Instructions to follow: Give the records again exactly, with every character kept.

Recorded data:
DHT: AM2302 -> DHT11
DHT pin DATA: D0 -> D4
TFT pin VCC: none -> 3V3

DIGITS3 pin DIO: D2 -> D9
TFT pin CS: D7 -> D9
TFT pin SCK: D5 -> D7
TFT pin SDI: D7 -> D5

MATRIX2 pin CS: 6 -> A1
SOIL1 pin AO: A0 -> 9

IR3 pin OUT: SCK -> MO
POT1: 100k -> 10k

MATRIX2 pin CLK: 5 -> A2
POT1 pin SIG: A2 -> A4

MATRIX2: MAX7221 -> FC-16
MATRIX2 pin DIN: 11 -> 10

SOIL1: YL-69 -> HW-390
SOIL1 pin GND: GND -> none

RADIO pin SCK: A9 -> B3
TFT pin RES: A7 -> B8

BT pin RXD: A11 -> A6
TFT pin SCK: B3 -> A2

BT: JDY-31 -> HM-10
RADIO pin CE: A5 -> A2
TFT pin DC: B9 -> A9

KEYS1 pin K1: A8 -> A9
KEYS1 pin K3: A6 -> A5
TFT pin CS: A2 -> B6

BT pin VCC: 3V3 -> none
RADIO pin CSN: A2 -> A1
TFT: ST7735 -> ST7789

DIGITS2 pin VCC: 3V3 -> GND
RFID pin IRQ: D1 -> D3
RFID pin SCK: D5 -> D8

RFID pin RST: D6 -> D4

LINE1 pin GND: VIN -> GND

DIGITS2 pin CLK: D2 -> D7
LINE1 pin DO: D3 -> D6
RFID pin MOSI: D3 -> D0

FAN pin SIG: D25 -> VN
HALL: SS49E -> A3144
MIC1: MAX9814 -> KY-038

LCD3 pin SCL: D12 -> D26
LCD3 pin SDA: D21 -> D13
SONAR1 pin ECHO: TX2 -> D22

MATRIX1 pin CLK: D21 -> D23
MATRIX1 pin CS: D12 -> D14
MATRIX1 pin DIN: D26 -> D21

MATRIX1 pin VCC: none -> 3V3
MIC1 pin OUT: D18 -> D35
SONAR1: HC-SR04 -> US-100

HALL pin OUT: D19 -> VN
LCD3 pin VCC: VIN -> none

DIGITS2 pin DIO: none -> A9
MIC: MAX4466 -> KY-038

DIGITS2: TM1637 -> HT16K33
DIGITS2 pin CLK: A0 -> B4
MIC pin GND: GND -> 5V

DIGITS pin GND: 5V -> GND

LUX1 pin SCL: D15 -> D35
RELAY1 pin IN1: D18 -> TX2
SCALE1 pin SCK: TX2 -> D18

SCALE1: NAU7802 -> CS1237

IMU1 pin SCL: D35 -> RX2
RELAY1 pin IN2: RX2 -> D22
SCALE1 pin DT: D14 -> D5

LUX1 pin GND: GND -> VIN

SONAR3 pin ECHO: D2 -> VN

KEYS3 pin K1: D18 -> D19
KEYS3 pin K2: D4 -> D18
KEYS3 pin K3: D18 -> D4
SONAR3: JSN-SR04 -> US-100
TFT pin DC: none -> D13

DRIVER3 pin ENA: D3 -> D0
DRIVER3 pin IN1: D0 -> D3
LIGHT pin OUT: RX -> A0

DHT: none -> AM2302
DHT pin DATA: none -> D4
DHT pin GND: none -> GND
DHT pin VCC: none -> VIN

Answer:
DHT: AM2302 -> DHT11
DHT pin DATA: D0 -> D4
TFT pin VCC: none -> 3V3

DIGITS3 pin DIO: D2 -> D9
TFT pin CS: D7 -> D9
TFT pin SCK: D5 -> D7
TFT pin SDI: D7 -> D5

MATRIX2 pin CS: 6 -> A1
SOIL1 pin AO: A0 -> 9

IR3 pin OUT: SCK -> MO
POT1: 100k -> 10k

MATRIX2 pin CLK: 5 -> A2
POT1 pin SIG: A2 -> A4

MATRIX2: MAX7221 -> FC-16
MATRIX2 pin DIN: 11 -> 10

SOIL1: YL-69 -> HW-390
SOIL1 pin GND: GND -> none

RADIO pin SCK: A9 -> B3
TFT pin RES: A7 -> B8

BT pin RXD: A11 -> A6
TFT pin SCK: B3 -> A2

BT: JDY-31 -> HM-10
RADIO pin CE: A5 -> A2
TFT pin DC: B9 -> A9

KEYS1 pin K1: A8 -> A9
KEYS1 pin K3: A6 -> A5
TFT pin CS: A2 -> B6

BT pin VCC: 3V3 -> none
RADIO pin CSN: A2 -> A1
TFT: ST7735 -> ST7789

DIGITS2 pin VCC: 3V3 -> GND
RFID pin IRQ: D1 -> D3
RFID pin SCK: D5 -> D8

RFID pin RST: D6 -> D4

LINE1 pin GND: VIN -> GND

DIGITS2 pin CLK: D2 -> D7
LINE1 pin DO: D3 -> D6
RFID pin MOSI: D3 -> D0

FAN pin SIG: D25 -> VN
HALL: SS49E -> A3144
MIC1: MAX9814 -> KY-038

LCD3 pin SCL: D12 -> D26
LCD3 pin SDA: D21 -> D13
SONAR1 pin ECHO: TX2 -> D22

MATRIX1 pin CLK: D21 -> D23
MATRIX1 pin CS: D12 -> D14
MATRIX1 pin DIN: D26 -> D21

MATRIX1 pin VCC: none -> 3V3
MIC1 pin OUT: D18 -> D35
SONAR1: HC-SR04 -> US-100

HALL pin OUT: D19 -> VN
LCD3 pin VCC: VIN -> none

DIGITS2 pin DIO: none -> A9
MIC: MAX4466 -> KY-038

DIGITS2: TM1637 -> HT16K33
DIGITS2 pin CLK: A0 -> B4
MIC pin GND: GND -> 5V

DIGITS pin GND: 5V -> GND

LUX1 pin SCL: D15 -> D35
RELAY1 pin IN1: D18 -> TX2
SCALE1 pin SCK: TX2 -> D18

SCALE1: NAU7802 -> CS1237

IMU1 pin SCL: D35 -> RX2
RELAY1 pin IN2: RX2 -> D22
SCALE1 pin DT: D14 -> D5

LUX1 pin GND: GND -> VIN

SONAR3 pin ECHO: D2 -> VN

KEYS3 pin K1: D18 -> D19
KEYS3 pin K2: D4 -> D18
KEYS3 pin K3: D18 -> D4
SONAR3: JSN-SR04 -> US-100
TFT pin DC: none -> D13

DRIVER3 pin ENA: D3 -> D0
DRIVER3 pin IN1: D0 -> D3
LIGHT pin OUT: RX -> A0

DHT: none -> AM2302
DHT pin DATA: none -> D4
DHT pin GND: none -> GND
DHT pin VCC: none -> VIN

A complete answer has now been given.